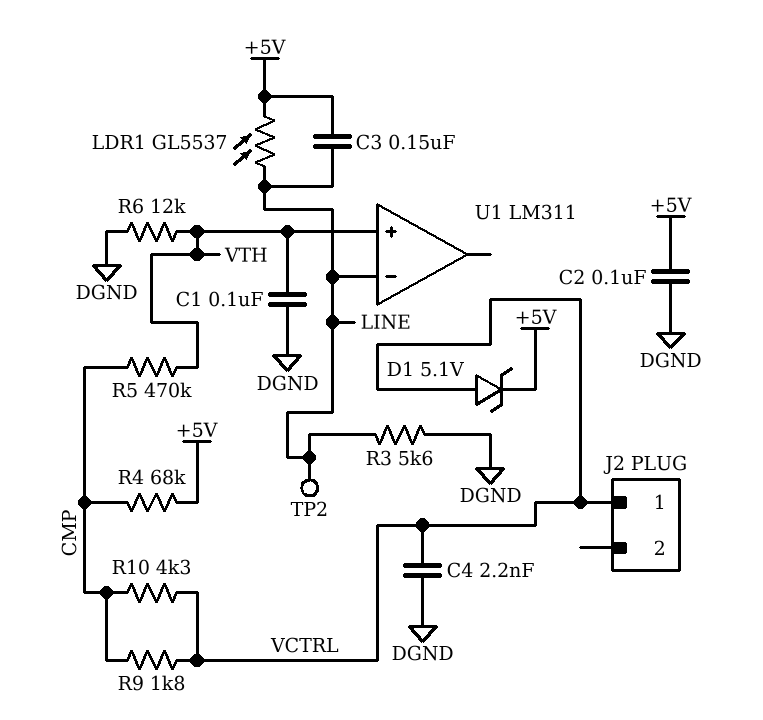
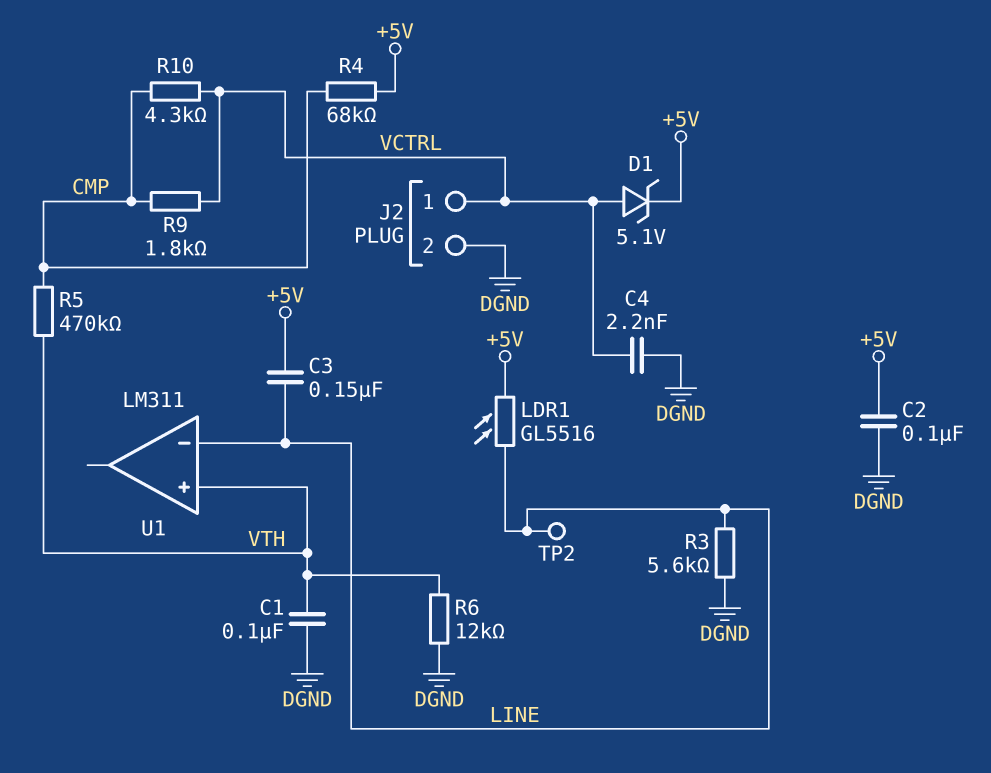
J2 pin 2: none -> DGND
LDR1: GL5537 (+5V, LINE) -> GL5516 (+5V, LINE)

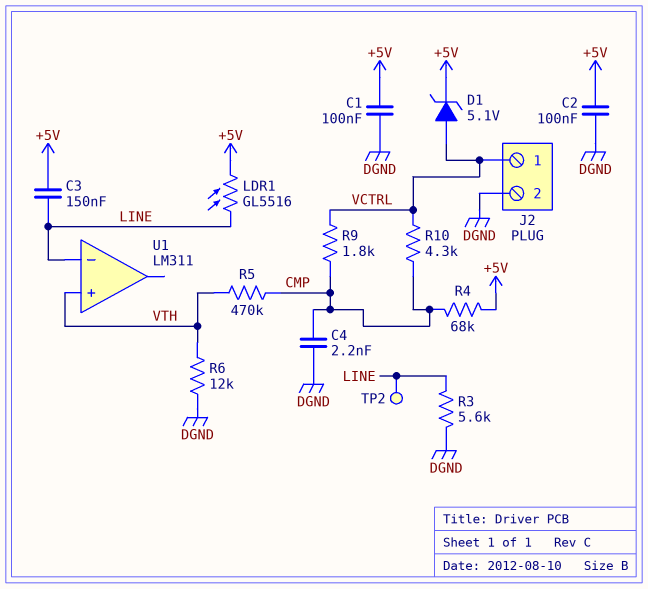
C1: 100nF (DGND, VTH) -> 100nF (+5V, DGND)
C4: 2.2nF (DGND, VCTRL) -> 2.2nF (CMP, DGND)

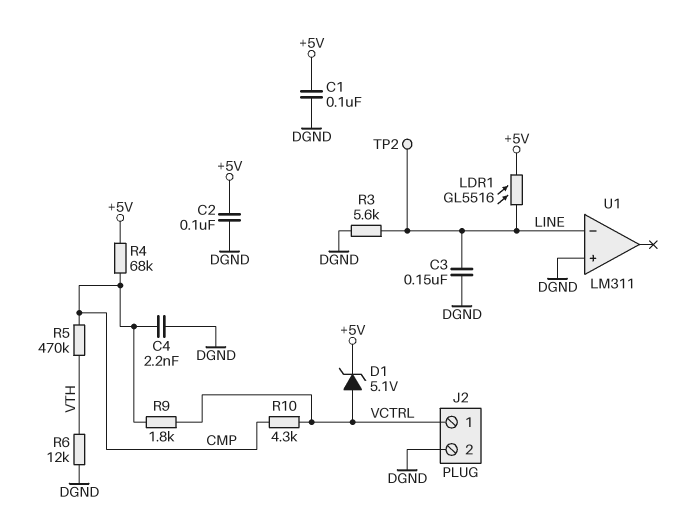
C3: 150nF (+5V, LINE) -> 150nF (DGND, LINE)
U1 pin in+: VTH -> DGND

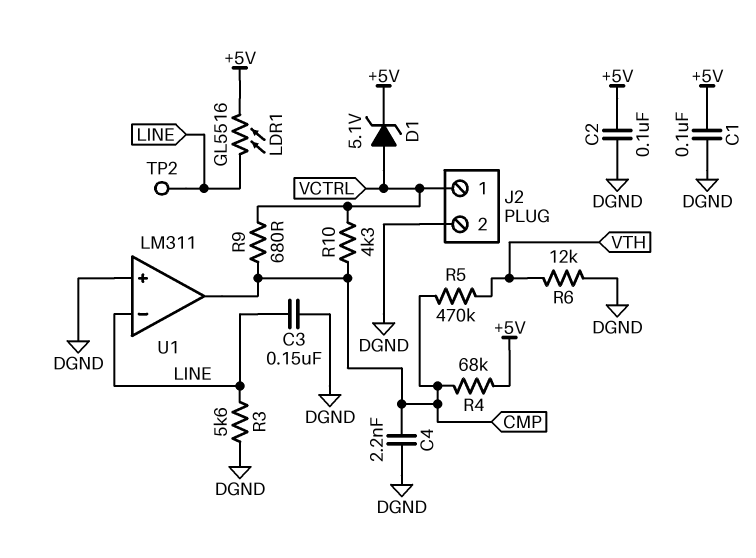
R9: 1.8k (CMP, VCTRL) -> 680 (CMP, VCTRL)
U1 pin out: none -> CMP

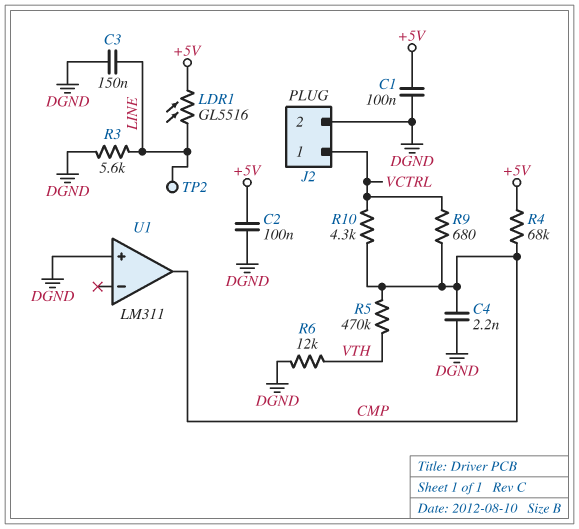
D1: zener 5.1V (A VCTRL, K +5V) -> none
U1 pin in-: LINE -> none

===

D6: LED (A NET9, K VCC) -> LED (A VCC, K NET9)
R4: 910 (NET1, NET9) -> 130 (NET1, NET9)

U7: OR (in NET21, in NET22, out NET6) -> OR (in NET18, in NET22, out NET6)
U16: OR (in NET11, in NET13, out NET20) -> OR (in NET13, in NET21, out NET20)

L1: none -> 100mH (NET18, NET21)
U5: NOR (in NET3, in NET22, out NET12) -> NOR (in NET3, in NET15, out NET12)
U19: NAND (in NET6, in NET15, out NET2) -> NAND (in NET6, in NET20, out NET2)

===

When a line in the listing includes the word "VCTRL", report that line in full.

C4: 2.2nF (DGND, VCTRL) -> 2.2nF (CMP, DGND)
R9: 1.8k (CMP, VCTRL) -> 680 (CMP, VCTRL)
D1: zener 5.1V (A VCTRL, K +5V) -> none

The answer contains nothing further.